(Revision tracking records)
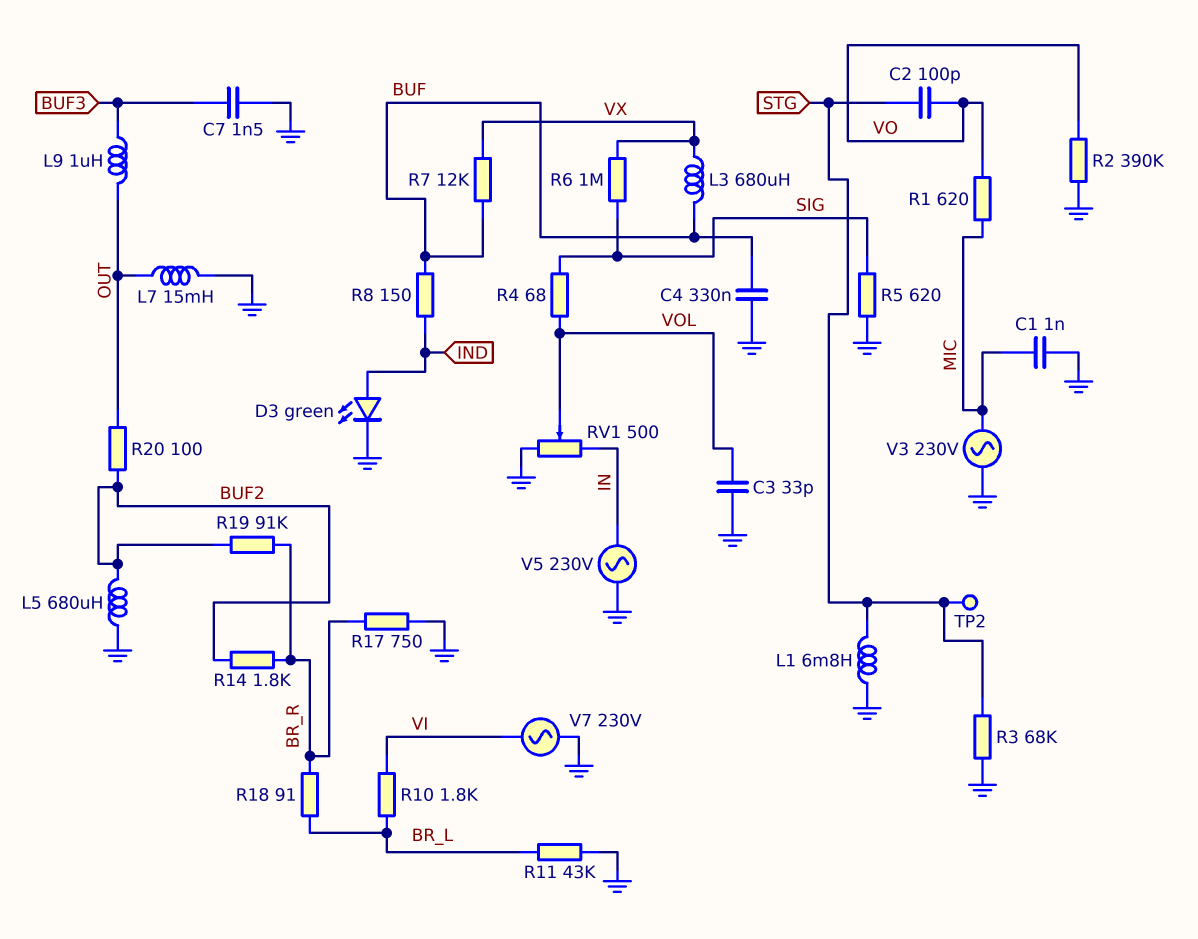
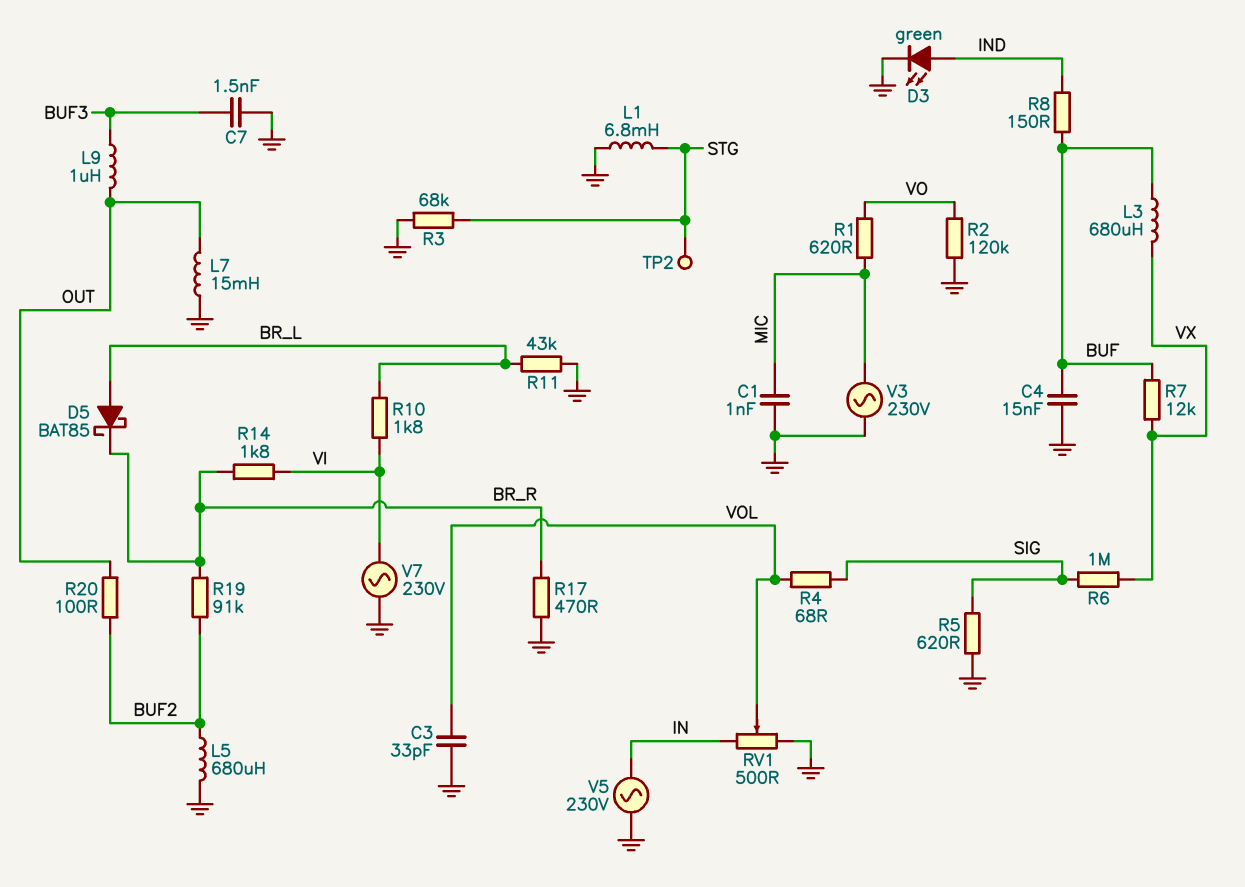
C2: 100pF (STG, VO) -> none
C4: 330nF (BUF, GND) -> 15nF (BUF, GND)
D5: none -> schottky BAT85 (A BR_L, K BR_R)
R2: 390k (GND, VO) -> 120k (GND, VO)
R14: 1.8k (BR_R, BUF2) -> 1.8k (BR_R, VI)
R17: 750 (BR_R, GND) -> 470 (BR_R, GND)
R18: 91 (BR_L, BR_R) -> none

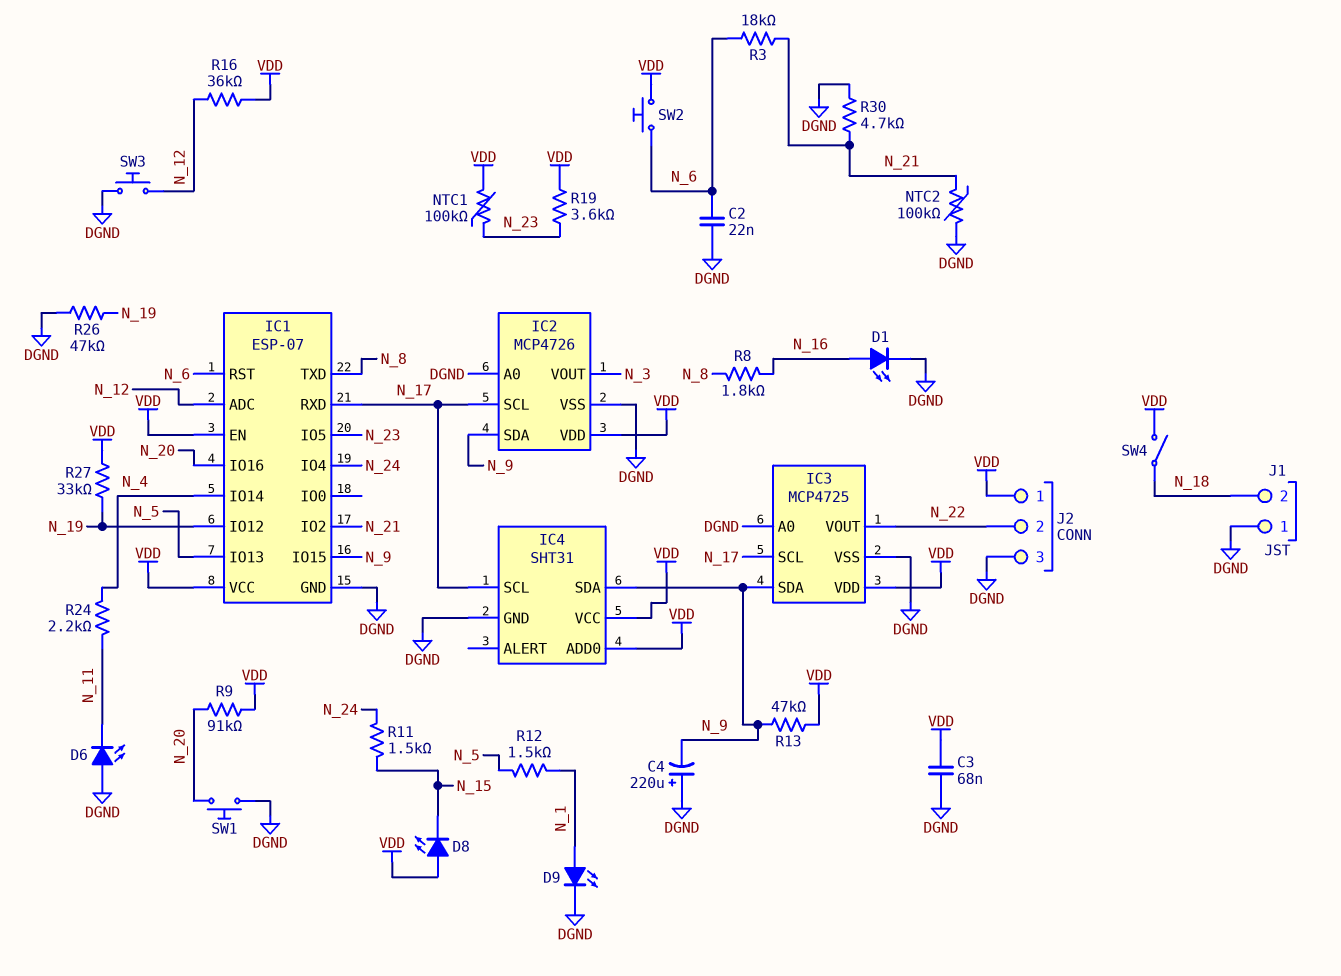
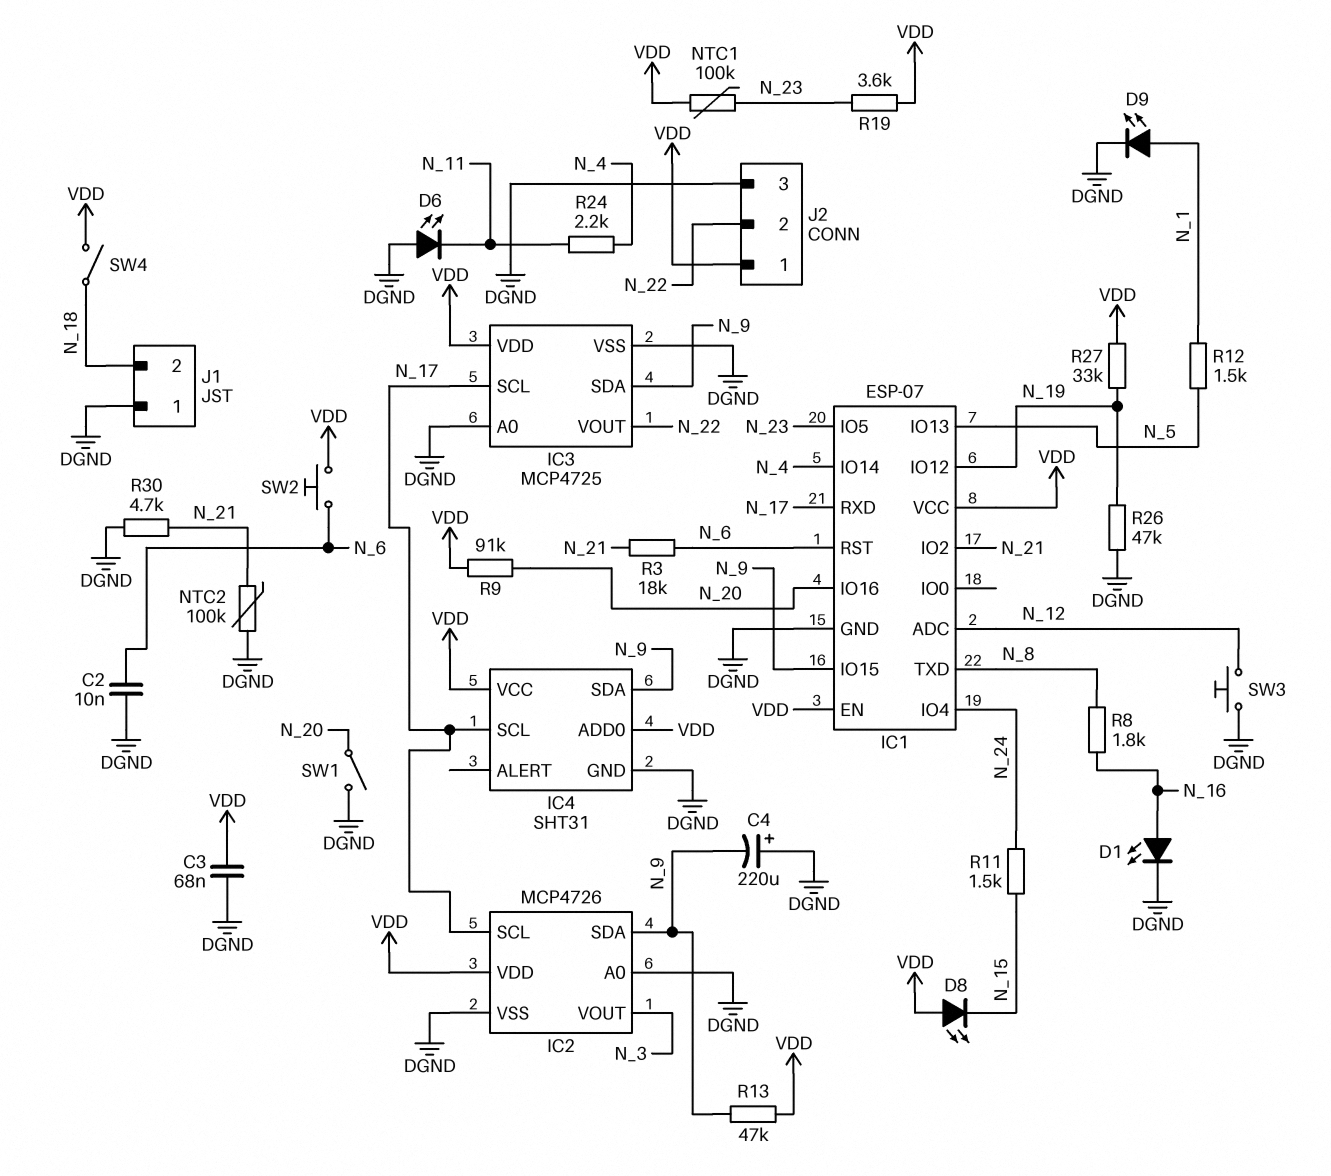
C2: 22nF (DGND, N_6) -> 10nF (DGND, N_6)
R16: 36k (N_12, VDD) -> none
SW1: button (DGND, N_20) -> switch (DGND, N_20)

*Problem to solve*. Your response must consist of the lines from the beginning of the data through the line containing "R16: 36k (N_12, VDD) -> none", transcribed exactly, with no pictures.

*Result for this task*.
C2: 100pF (STG, VO) -> none
C4: 330nF (BUF, GND) -> 15nF (BUF, GND)
D5: none -> schottky BAT85 (A BR_L, K BR_R)
R2: 390k (GND, VO) -> 120k (GND, VO)
R14: 1.8k (BR_R, BUF2) -> 1.8k (BR_R, VI)
R17: 750 (BR_R, GND) -> 470 (BR_R, GND)
R18: 91 (BR_L, BR_R) -> none

C2: 22nF (DGND, N_6) -> 10nF (DGND, N_6)
R16: 36k (N_12, VDD) -> none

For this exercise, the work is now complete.